***** Veri kümesi kayıtları

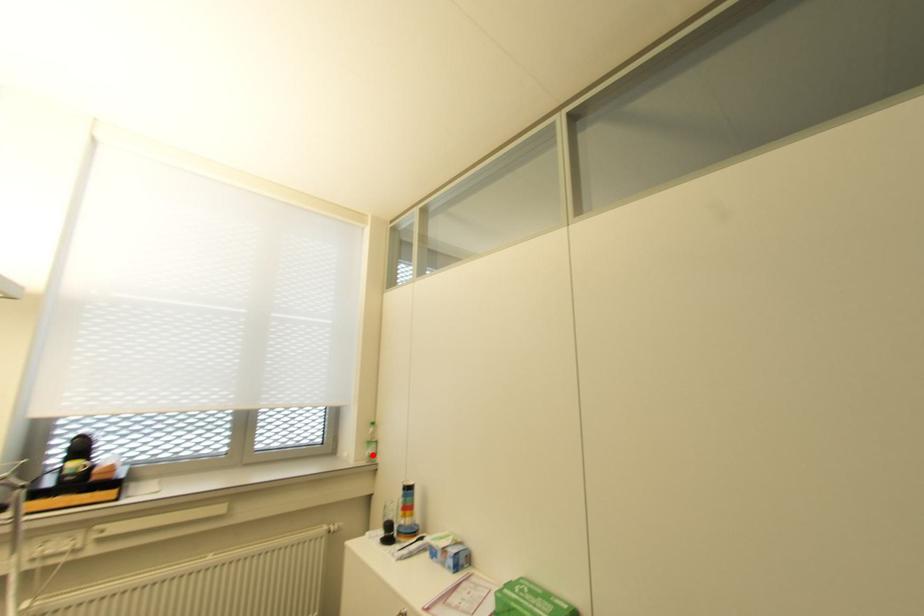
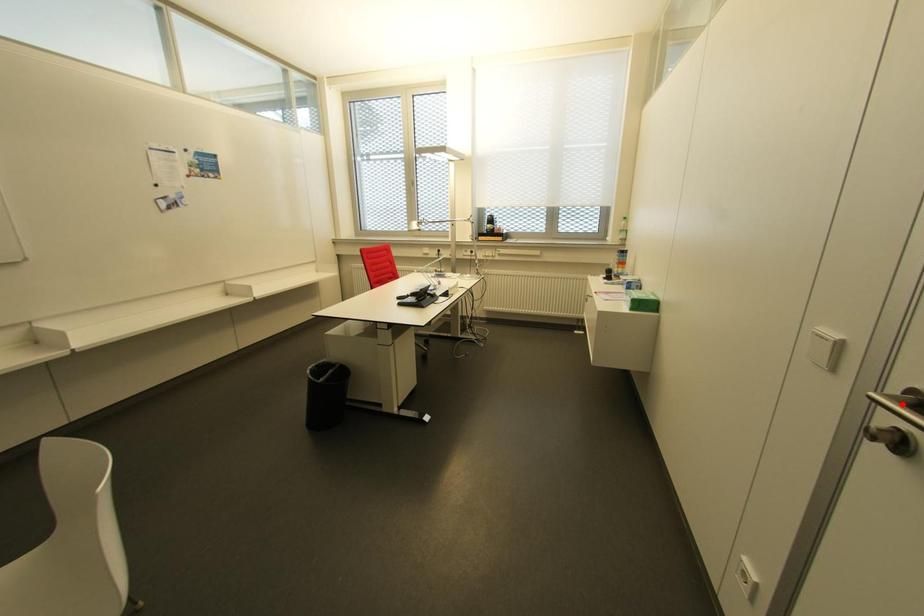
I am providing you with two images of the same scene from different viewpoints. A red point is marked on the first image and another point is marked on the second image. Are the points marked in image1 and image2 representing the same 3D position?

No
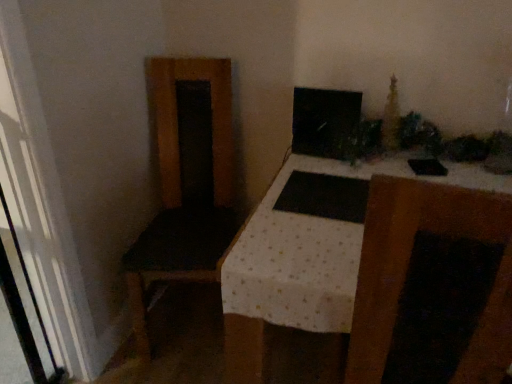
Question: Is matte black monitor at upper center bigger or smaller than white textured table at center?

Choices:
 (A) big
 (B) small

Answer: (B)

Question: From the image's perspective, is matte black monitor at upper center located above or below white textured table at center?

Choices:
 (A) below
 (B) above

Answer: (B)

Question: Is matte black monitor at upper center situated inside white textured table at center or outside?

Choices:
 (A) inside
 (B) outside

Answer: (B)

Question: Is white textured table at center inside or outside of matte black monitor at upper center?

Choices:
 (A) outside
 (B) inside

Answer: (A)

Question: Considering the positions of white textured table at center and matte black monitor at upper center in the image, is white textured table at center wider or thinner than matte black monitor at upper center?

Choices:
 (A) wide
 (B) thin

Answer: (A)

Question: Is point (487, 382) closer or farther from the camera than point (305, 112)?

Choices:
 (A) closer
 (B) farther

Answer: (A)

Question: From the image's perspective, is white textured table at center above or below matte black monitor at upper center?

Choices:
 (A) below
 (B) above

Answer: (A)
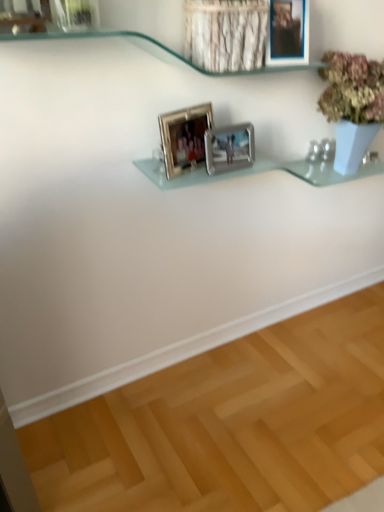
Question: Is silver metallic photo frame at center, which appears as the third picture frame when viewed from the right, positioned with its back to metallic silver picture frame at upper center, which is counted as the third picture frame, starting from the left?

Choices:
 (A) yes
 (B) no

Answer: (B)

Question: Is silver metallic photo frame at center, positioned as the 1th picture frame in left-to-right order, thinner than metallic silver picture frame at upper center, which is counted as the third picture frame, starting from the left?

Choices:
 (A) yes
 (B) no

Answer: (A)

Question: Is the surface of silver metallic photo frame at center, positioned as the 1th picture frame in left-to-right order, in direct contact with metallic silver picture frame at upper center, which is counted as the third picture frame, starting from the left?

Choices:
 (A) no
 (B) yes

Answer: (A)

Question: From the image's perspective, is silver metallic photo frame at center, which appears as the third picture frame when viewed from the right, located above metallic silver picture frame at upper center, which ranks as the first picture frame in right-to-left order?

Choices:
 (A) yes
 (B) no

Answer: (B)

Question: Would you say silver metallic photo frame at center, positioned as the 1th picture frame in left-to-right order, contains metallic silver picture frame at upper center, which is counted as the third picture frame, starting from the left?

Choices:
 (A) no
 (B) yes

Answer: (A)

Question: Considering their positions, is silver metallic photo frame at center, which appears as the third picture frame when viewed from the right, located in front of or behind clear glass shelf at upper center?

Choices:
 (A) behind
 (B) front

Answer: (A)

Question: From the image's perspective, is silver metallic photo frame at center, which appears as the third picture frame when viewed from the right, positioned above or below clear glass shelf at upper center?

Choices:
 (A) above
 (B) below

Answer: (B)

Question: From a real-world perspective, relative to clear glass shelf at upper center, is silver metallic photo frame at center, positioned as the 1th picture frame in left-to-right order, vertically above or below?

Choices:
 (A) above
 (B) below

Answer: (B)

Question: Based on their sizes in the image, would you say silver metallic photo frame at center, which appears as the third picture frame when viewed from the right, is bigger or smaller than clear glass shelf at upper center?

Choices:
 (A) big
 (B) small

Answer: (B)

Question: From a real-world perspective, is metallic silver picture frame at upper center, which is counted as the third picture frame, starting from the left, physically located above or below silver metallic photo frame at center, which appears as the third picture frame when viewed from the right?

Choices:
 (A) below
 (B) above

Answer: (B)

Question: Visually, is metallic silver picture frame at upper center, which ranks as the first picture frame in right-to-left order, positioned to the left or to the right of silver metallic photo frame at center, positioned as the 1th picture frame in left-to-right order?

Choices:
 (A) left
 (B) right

**********
***** Veri kümesi kayıtları

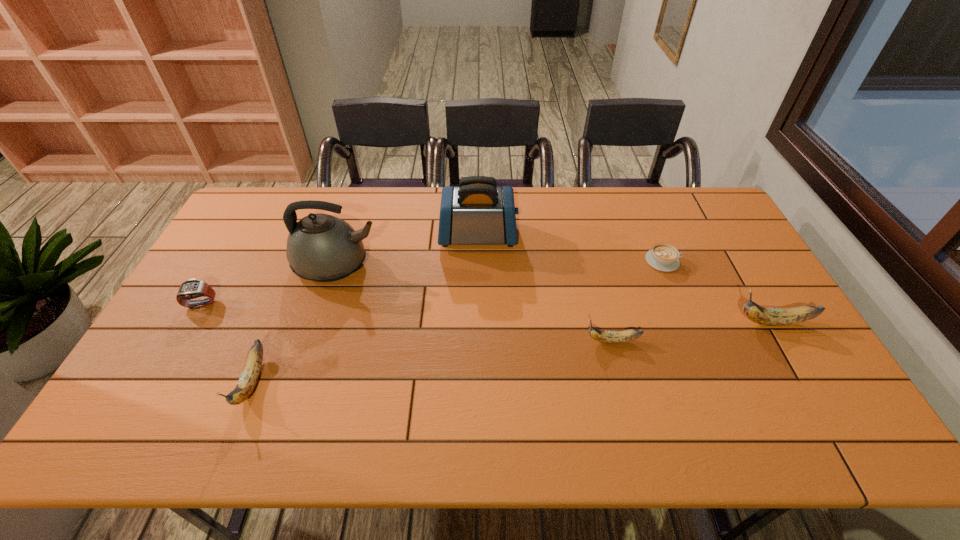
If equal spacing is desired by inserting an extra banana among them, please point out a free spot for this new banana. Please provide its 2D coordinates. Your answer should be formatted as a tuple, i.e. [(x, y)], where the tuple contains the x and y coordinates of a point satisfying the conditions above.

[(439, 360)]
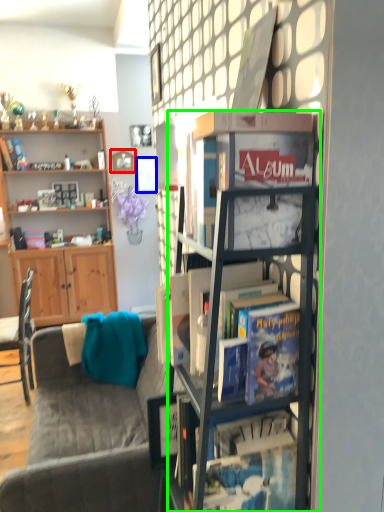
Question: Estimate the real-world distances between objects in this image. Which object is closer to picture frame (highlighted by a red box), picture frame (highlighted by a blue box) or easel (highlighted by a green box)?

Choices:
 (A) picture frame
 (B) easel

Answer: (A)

**********

#### Hedef:
Kayıtları filtreleyin ve "table" sözcüğünün geçtiği satırların her birini olduğu gibi kopyalayın.

#### Yazılı yanıt:
Question: Is matte black monitor at upper center bigger or smaller than white textured table at center?
Question: From the image's perspective, is matte black monitor at upper center located above or below white textured table at center?
Question: Is matte black monitor at upper center situated inside white textured table at center or outside?
Question: Is white textured table at center inside or outside of matte black monitor at upper center?
Question: Considering the positions of white textured table at center and matte black monitor at upper center in the image, is white textured table at center wider or thinner than matte black monitor at upper center?
Question: From the image's perspective, is white textured table at center above or below matte black monitor at upper center?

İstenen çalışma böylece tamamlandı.